[Dataset extract]
::::::

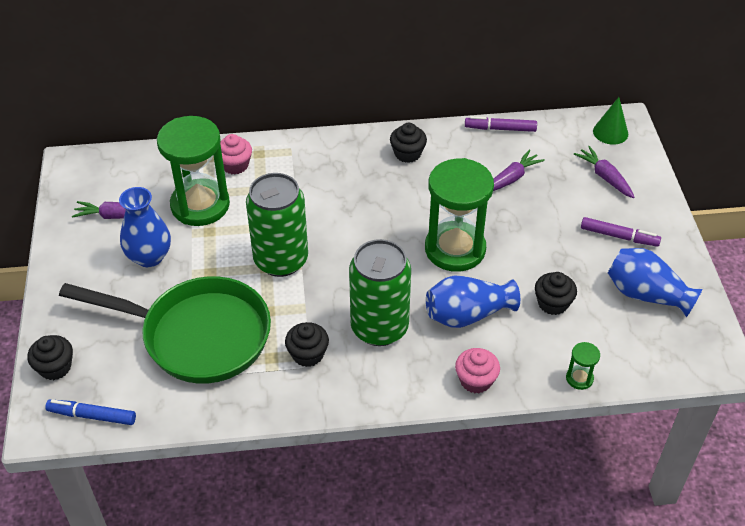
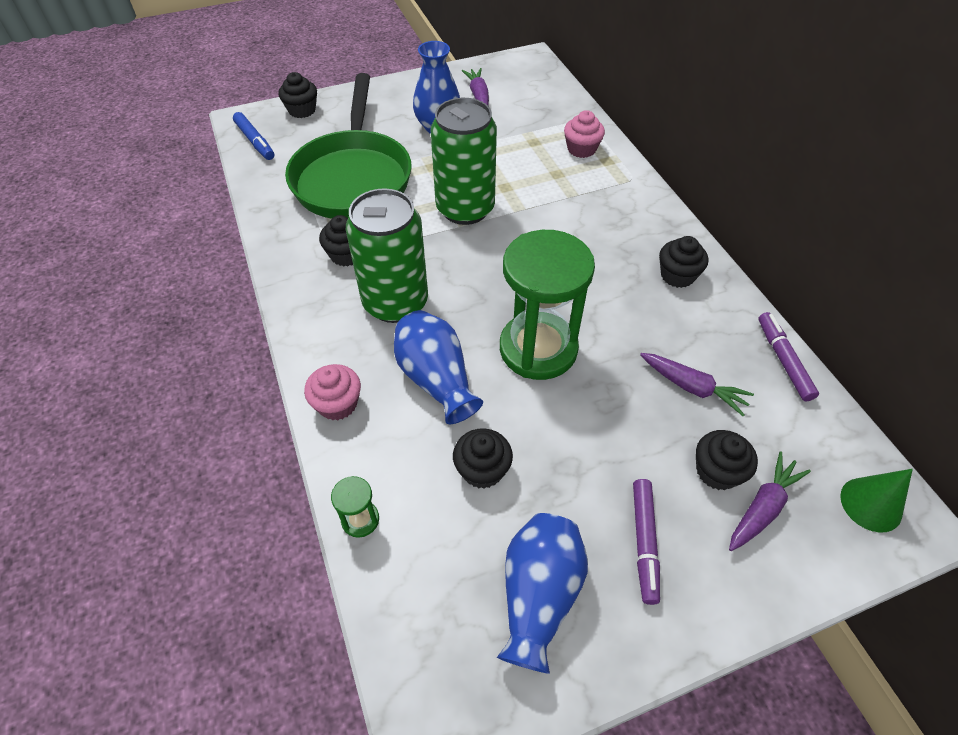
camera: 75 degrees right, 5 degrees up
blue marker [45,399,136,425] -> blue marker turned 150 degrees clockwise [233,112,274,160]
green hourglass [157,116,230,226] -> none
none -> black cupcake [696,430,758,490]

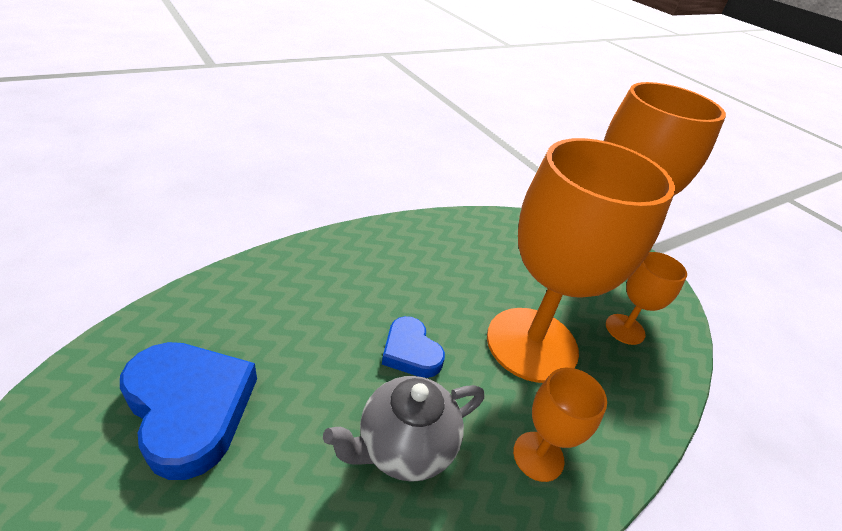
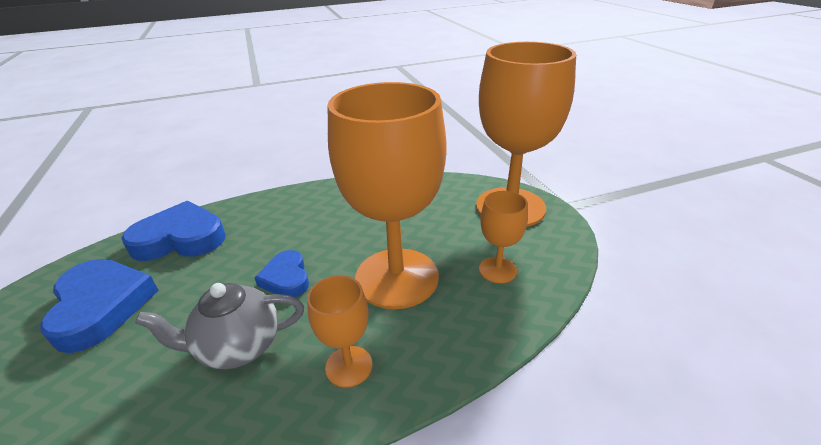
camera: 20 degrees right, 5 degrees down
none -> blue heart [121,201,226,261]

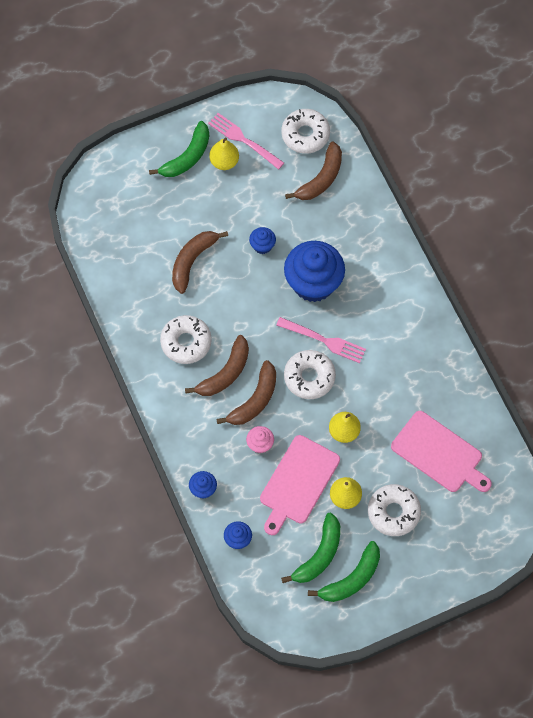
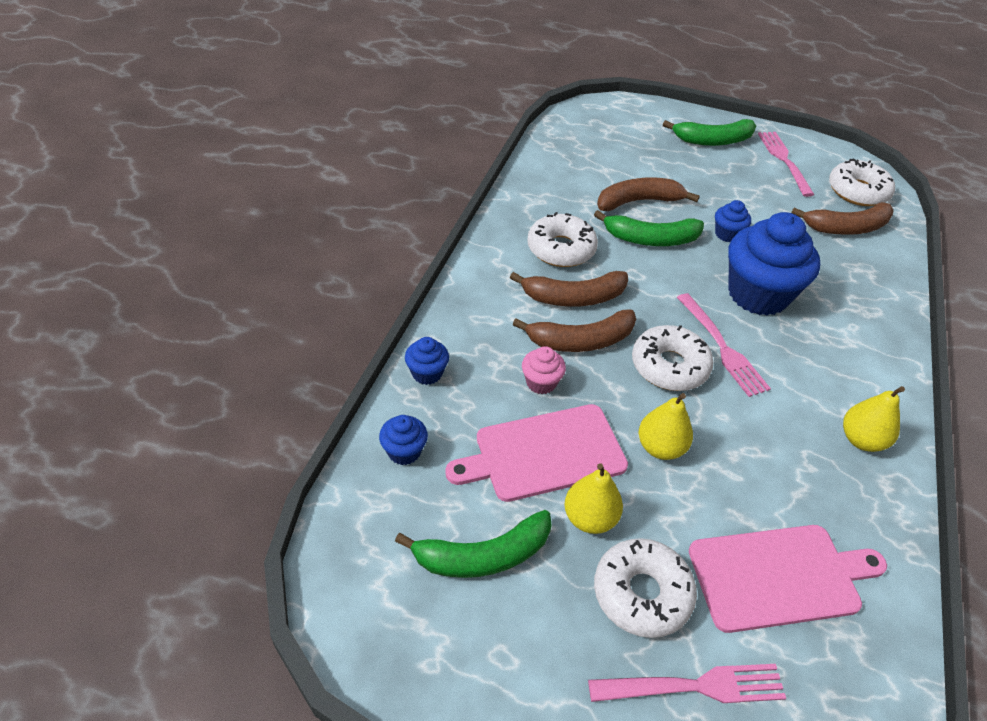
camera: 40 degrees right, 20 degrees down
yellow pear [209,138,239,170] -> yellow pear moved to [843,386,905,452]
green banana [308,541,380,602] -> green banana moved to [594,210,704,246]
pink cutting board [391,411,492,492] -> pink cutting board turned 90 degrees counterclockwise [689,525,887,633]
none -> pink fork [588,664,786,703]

::::::

[Assigned task] Copy all of the data word for word, and keep the pictures out of it.

[Written solution]
camera: 75 degrees right, 5 degrees up
blue marker [45,399,136,425] -> blue marker turned 150 degrees clockwise [233,112,274,160]
green hourglass [157,116,230,226] -> none
none -> black cupcake [696,430,758,490]

camera: 20 degrees right, 5 degrees down
none -> blue heart [121,201,226,261]

camera: 40 degrees right, 20 degrees down
yellow pear [209,138,239,170] -> yellow pear moved to [843,386,905,452]
green banana [308,541,380,602] -> green banana moved to [594,210,704,246]
pink cutting board [391,411,492,492] -> pink cutting board turned 90 degrees counterclockwise [689,525,887,633]
none -> pink fork [588,664,786,703]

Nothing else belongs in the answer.